REQUIRED WORK :: State how many lines of the records contain the string "major", and give only the number.
─── DATA SUPPLIED ───
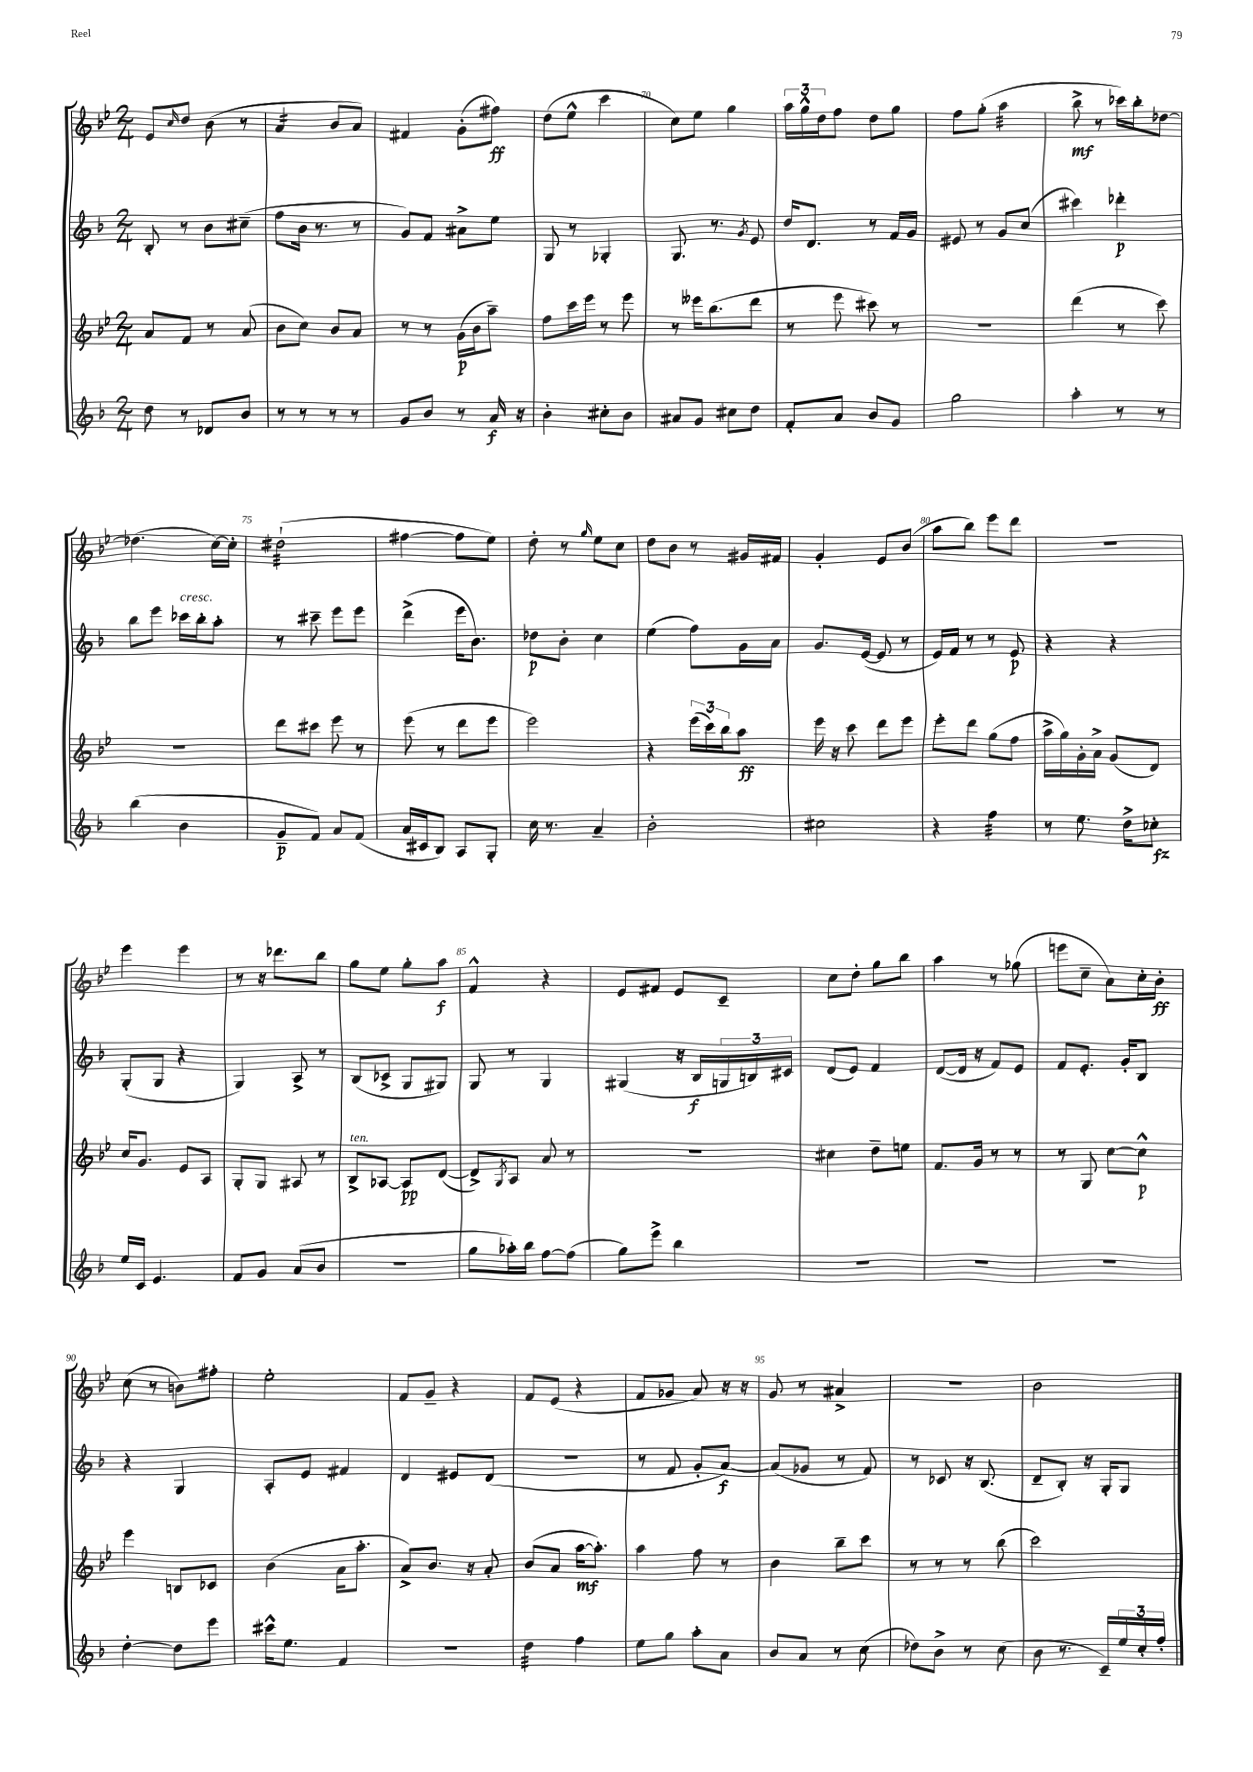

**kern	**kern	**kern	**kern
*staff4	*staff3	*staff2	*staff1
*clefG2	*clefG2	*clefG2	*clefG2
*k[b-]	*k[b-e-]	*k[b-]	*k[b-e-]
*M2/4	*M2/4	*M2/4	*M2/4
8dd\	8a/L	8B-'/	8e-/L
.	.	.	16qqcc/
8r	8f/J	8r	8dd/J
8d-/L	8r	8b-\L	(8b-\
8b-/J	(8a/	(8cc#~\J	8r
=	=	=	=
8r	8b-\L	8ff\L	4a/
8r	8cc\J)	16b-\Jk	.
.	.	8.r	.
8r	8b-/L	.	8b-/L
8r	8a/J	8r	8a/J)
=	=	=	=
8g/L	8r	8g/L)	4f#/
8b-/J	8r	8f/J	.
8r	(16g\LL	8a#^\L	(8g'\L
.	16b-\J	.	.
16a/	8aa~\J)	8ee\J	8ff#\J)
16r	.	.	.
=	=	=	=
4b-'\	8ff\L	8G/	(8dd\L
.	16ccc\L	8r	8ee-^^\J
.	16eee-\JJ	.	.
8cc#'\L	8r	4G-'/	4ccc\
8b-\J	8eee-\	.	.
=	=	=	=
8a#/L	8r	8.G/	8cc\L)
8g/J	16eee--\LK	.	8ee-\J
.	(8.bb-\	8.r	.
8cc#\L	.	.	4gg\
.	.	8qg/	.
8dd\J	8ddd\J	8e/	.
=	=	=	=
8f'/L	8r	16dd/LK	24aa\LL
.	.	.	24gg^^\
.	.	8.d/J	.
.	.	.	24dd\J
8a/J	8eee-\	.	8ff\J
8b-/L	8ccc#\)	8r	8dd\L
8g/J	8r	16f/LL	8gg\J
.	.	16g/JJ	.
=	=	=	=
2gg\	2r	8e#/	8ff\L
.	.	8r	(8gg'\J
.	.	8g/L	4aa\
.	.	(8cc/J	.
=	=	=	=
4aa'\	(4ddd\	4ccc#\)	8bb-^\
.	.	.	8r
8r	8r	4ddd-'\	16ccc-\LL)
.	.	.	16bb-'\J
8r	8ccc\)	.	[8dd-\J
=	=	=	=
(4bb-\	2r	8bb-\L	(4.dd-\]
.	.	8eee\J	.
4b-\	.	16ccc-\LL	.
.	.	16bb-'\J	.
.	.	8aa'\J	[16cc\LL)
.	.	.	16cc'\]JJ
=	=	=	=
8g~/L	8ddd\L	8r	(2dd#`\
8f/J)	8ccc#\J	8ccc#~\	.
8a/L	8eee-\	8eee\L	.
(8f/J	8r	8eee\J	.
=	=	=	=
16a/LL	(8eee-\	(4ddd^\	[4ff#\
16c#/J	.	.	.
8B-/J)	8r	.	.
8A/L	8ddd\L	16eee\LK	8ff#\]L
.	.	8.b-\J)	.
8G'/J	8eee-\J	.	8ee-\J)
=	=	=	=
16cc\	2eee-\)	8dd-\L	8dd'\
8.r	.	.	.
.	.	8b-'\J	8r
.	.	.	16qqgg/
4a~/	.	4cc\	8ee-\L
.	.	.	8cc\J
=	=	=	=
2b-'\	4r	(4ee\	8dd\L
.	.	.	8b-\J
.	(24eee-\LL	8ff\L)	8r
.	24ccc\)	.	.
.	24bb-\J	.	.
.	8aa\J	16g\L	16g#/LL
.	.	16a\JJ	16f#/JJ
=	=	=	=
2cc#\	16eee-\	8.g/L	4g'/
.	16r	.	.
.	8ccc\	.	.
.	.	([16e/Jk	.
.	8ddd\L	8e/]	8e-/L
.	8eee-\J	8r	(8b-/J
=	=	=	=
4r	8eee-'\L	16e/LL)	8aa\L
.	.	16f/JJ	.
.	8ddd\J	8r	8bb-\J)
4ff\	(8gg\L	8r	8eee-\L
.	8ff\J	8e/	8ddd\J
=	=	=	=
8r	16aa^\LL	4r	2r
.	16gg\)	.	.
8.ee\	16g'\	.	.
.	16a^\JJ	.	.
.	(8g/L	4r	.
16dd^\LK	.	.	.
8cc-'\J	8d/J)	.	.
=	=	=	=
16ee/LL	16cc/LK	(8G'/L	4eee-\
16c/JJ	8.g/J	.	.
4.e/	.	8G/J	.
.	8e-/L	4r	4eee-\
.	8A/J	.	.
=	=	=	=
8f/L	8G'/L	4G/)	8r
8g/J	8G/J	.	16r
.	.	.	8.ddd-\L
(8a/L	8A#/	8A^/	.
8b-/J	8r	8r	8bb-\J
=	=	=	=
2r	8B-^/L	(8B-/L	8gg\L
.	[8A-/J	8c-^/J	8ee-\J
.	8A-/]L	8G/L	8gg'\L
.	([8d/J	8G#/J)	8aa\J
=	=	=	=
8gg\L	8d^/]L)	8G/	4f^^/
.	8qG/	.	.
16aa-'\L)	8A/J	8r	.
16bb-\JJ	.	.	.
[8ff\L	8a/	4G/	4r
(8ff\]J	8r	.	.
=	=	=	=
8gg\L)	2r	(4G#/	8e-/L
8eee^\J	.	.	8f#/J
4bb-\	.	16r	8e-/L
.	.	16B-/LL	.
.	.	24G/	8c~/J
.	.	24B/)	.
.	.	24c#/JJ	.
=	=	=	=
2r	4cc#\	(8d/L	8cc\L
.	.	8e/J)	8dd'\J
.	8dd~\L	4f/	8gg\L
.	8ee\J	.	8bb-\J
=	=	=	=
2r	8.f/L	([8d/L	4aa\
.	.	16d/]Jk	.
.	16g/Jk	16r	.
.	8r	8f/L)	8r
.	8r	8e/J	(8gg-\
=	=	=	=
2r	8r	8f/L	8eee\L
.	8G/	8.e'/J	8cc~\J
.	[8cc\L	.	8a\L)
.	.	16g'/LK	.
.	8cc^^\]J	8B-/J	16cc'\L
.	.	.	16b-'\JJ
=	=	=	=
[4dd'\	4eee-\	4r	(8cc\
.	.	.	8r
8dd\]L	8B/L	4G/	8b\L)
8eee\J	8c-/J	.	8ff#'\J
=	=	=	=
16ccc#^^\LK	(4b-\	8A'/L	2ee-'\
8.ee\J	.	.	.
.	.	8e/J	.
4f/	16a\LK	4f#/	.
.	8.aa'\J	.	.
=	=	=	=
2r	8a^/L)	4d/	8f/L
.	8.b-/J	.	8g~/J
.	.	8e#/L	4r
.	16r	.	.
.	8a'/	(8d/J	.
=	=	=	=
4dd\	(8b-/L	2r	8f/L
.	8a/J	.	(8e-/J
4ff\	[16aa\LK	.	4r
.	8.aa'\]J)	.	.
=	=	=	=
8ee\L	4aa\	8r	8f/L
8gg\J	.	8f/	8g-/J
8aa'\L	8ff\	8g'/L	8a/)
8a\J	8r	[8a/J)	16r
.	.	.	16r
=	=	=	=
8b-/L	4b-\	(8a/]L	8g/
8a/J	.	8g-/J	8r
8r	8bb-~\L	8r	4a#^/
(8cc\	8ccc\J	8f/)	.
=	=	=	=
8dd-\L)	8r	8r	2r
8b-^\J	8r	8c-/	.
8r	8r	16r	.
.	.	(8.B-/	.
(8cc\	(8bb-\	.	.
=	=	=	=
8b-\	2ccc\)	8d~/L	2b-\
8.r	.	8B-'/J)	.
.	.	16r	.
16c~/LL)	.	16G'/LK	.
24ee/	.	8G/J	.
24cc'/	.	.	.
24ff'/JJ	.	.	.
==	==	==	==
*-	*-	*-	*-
───
─── DATA SUPPLIED ───
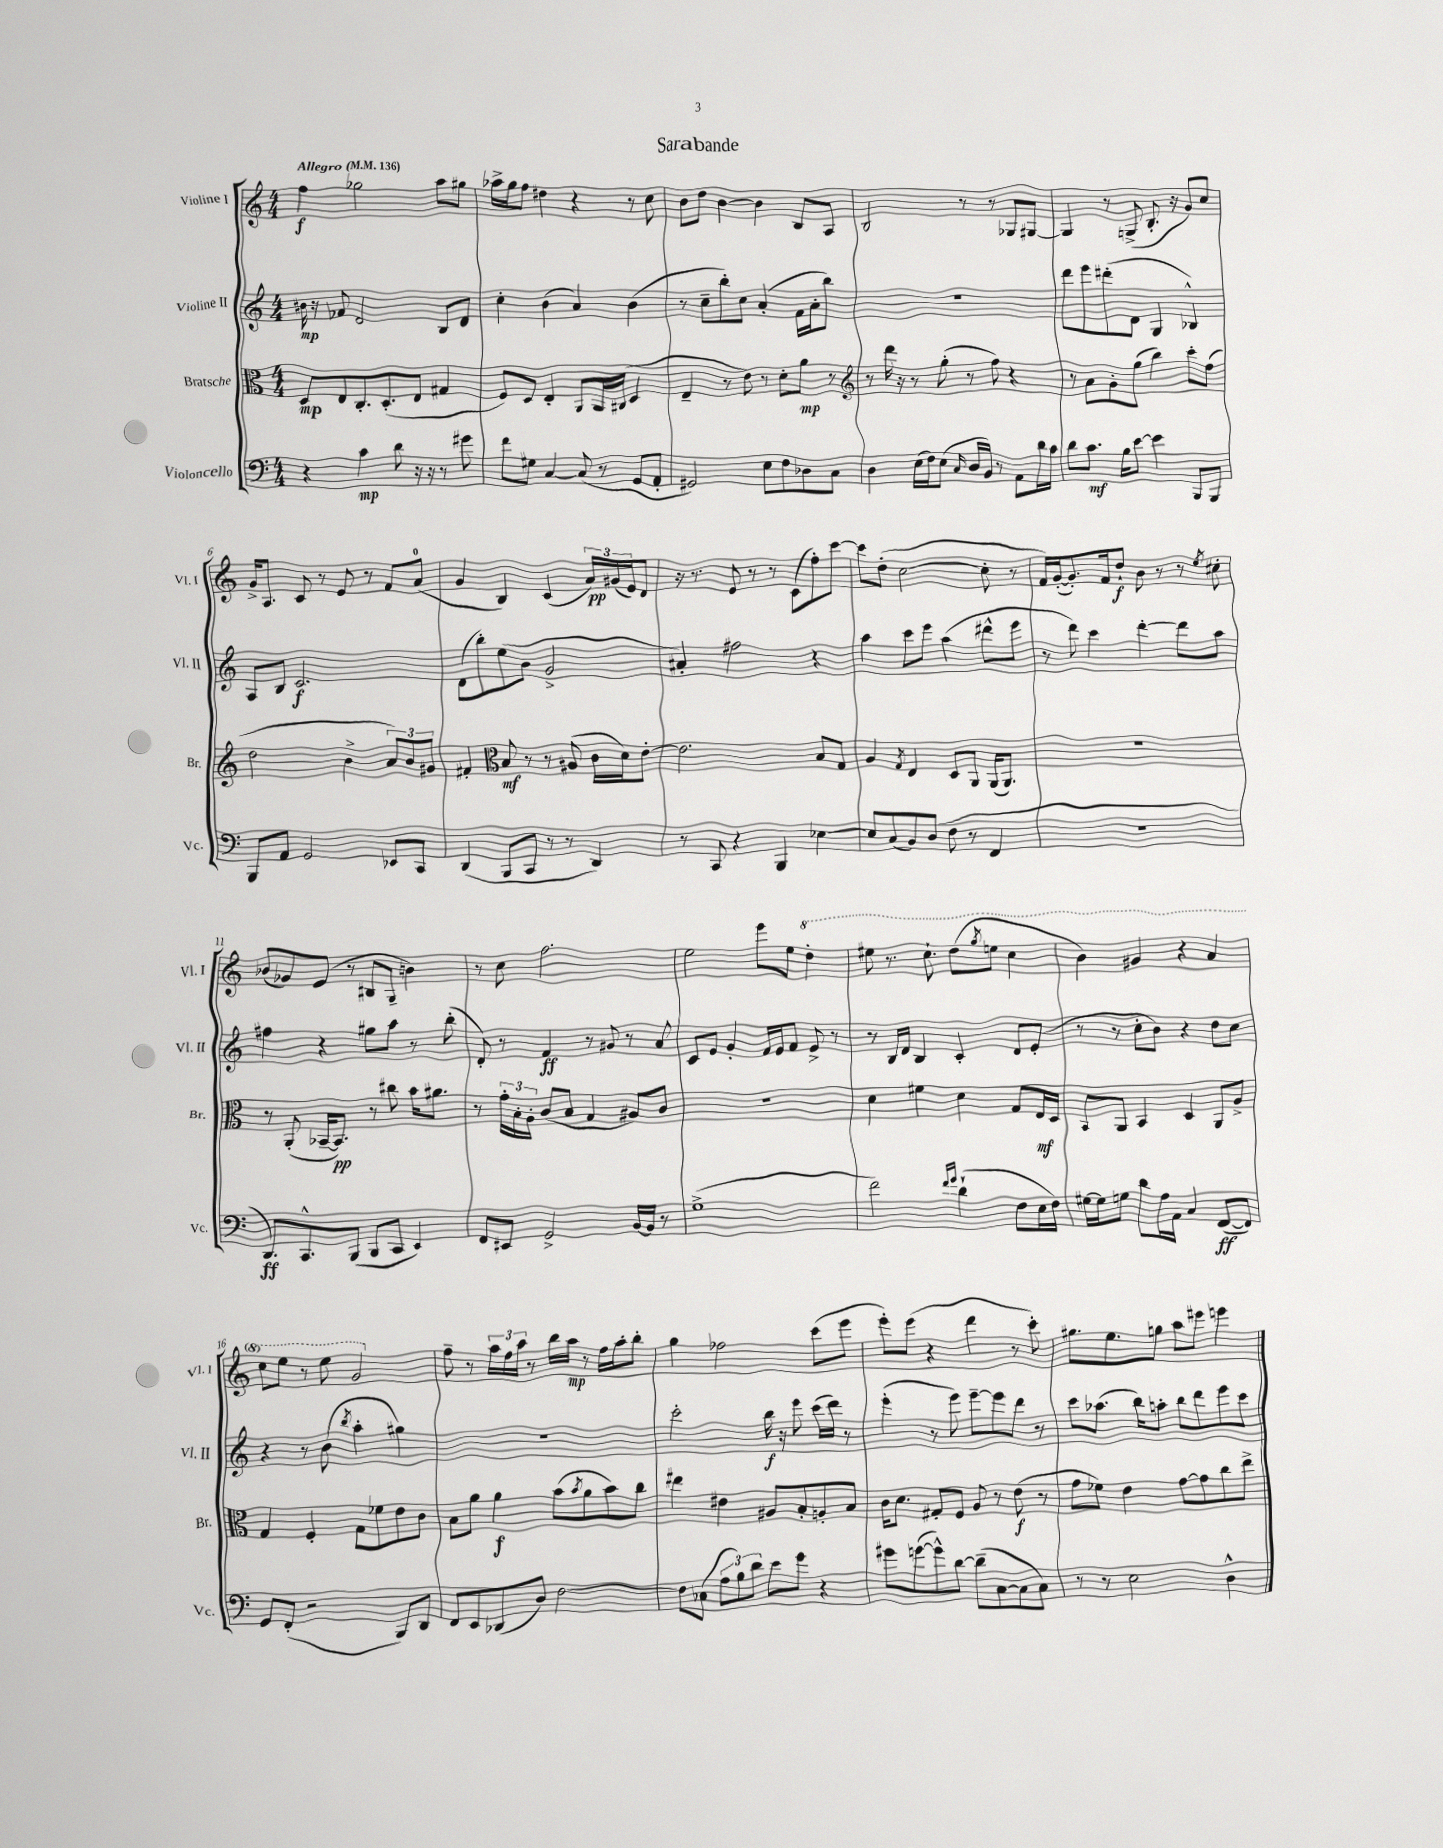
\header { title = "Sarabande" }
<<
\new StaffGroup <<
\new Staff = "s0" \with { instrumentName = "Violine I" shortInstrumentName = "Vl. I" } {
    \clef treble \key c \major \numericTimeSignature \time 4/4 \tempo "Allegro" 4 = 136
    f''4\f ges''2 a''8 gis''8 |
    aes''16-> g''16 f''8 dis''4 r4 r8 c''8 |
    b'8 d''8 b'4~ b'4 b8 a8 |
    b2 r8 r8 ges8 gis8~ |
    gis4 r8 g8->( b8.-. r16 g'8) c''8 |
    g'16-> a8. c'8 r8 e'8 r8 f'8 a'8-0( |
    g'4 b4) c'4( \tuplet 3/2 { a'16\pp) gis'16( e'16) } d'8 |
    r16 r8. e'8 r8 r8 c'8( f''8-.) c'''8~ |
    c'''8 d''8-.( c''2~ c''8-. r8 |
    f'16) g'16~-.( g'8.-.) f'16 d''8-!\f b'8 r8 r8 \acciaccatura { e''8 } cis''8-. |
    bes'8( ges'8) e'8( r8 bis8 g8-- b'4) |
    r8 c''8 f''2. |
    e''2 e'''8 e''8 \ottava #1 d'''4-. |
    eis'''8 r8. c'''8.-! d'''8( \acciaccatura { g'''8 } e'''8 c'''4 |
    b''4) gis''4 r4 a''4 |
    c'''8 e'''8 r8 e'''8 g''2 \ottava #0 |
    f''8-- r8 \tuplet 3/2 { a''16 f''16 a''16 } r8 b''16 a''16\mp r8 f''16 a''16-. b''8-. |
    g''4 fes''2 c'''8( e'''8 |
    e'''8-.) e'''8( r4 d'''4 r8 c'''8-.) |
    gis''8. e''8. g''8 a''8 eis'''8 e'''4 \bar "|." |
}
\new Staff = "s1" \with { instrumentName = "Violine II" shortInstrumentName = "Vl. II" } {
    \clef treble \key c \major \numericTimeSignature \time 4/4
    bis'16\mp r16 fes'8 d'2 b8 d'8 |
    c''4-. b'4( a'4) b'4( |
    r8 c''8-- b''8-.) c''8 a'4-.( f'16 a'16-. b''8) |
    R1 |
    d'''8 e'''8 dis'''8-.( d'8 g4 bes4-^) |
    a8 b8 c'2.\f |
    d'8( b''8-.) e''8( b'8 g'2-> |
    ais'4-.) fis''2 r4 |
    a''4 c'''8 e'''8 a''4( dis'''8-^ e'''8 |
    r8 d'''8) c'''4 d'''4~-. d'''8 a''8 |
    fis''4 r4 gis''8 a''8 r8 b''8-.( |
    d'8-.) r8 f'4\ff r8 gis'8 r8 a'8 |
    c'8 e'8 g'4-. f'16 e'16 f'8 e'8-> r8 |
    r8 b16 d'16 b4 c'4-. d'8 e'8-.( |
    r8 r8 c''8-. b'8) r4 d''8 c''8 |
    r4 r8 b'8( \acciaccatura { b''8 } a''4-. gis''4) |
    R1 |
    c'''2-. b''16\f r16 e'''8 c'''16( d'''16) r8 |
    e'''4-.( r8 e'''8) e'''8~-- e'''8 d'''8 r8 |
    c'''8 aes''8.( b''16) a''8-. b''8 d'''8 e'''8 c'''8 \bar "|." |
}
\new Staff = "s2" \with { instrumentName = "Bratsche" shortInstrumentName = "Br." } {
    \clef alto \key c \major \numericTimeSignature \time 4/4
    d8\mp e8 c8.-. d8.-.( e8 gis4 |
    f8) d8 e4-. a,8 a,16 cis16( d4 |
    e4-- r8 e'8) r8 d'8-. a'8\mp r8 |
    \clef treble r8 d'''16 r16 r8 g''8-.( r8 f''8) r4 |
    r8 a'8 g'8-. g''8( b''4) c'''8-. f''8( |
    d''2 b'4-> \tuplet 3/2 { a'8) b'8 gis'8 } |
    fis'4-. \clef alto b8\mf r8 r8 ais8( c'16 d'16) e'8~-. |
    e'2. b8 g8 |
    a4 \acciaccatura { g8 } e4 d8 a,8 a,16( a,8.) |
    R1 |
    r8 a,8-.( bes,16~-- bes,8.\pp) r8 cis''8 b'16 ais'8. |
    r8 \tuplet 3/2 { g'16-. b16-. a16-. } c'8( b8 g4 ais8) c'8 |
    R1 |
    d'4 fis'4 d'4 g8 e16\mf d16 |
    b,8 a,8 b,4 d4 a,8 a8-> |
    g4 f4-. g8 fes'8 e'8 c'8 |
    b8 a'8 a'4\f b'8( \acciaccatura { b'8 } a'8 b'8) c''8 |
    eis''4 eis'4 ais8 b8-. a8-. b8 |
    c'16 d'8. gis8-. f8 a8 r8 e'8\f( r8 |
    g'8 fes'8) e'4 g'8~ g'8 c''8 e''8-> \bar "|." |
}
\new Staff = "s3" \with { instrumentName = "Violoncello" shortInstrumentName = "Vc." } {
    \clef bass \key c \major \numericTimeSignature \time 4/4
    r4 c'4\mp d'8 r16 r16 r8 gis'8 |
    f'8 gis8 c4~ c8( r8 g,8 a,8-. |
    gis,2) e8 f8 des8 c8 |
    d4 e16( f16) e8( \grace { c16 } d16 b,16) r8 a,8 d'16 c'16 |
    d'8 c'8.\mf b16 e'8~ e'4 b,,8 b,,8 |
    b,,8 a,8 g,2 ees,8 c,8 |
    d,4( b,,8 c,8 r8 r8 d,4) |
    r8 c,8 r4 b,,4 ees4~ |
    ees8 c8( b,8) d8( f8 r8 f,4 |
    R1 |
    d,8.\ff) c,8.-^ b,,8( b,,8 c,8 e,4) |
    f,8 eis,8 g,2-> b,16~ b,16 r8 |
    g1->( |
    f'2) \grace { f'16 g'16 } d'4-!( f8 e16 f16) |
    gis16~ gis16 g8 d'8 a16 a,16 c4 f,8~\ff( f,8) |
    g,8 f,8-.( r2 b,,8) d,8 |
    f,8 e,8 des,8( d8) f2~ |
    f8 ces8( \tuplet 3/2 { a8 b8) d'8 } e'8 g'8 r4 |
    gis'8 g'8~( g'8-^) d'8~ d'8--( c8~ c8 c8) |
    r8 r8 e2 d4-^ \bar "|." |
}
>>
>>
───
TASK RESULT :: 4